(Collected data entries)
------------------------------
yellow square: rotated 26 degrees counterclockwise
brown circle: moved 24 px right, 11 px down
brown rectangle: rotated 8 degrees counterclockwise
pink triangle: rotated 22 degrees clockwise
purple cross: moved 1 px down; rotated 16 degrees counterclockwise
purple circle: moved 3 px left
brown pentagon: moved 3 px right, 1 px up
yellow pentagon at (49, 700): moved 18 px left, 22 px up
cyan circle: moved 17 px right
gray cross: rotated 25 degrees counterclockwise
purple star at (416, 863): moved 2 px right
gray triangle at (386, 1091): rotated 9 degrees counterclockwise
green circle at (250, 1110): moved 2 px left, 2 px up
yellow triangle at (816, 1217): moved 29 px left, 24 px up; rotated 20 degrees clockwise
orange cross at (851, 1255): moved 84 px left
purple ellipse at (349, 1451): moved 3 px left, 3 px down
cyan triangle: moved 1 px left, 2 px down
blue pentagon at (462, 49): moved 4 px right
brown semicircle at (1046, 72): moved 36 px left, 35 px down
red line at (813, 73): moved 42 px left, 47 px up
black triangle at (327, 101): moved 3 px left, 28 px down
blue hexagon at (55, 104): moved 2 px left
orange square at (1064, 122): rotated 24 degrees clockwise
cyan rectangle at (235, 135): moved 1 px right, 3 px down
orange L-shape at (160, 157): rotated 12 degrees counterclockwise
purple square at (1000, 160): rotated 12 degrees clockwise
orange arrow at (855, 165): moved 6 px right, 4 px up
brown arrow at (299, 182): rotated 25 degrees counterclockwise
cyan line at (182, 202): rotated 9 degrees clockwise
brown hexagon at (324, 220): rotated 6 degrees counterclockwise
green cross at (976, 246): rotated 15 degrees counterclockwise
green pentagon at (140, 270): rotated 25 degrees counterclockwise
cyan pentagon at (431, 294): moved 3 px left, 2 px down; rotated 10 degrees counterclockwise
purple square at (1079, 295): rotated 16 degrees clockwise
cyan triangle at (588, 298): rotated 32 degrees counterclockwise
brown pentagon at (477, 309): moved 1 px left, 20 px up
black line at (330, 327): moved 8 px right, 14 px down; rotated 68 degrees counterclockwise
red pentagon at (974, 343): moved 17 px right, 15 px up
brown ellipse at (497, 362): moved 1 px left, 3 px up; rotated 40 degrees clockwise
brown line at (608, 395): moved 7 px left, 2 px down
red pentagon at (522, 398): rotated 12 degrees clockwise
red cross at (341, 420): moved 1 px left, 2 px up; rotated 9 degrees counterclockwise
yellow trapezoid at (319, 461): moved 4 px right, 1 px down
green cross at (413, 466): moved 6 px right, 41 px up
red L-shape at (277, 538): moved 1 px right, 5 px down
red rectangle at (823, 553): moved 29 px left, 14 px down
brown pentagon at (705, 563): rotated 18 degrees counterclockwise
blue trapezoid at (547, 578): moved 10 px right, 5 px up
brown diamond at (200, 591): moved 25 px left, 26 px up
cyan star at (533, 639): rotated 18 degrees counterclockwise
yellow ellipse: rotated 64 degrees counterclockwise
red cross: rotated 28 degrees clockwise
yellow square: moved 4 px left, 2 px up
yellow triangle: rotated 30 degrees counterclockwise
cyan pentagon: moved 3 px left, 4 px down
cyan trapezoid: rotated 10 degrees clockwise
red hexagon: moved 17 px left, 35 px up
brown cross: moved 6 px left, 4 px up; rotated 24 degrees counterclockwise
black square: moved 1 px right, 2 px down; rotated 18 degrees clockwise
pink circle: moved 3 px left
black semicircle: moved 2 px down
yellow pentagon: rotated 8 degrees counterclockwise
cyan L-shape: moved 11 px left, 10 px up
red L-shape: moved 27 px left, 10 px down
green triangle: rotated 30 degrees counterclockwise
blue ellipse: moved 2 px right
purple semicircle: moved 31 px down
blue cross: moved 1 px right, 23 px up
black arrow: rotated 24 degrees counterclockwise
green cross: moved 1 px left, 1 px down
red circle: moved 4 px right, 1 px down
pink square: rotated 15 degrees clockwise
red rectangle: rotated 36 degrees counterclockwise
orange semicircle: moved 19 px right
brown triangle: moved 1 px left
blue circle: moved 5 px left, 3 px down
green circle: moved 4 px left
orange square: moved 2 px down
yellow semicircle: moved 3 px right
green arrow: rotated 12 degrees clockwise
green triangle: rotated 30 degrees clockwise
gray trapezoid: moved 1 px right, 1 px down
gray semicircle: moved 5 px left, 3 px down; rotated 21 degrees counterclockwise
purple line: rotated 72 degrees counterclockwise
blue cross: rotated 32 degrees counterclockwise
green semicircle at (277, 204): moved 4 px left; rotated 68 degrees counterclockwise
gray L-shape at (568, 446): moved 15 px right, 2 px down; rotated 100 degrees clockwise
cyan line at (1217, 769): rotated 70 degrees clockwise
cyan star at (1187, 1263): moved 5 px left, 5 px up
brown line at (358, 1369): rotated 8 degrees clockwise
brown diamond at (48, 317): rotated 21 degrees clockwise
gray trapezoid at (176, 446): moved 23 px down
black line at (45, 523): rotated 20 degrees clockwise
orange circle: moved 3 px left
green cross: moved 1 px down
------------------------------
* [Objective]
Express the items from the start through the line containing "orange cross at (851, 1255): moved 84 px left" (that line included) as a JSON list of strings, one string per line, leaving out blank lines.

* [Complete response]
[
  "yellow square: rotated 26 degrees counterclockwise",
  "brown circle: moved 24 px right, 11 px down",
  "brown rectangle: rotated 8 degrees counterclockwise",
  "pink triangle: rotated 22 degrees clockwise",
  "purple cross: moved 1 px down; rotated 16 degrees counterclockwise",
  "purple circle: moved 3 px left",
  "brown pentagon: moved 3 px right, 1 px up",
  "yellow pentagon at (49, 700): moved 18 px left, 22 px up",
  "cyan circle: moved 17 px right",
  "gray cross: rotated 25 degrees counterclockwise",
  "purple star at (416, 863): moved 2 px right",
  "gray triangle at (386, 1091): rotated 9 degrees counterclockwise",
  "green circle at (250, 1110): moved 2 px left, 2 px up",
  "yellow triangle at (816, 1217): moved 29 px left, 24 px up; rotated 20 degrees clockwise",
  "orange cross at (851, 1255): moved 84 px left"
]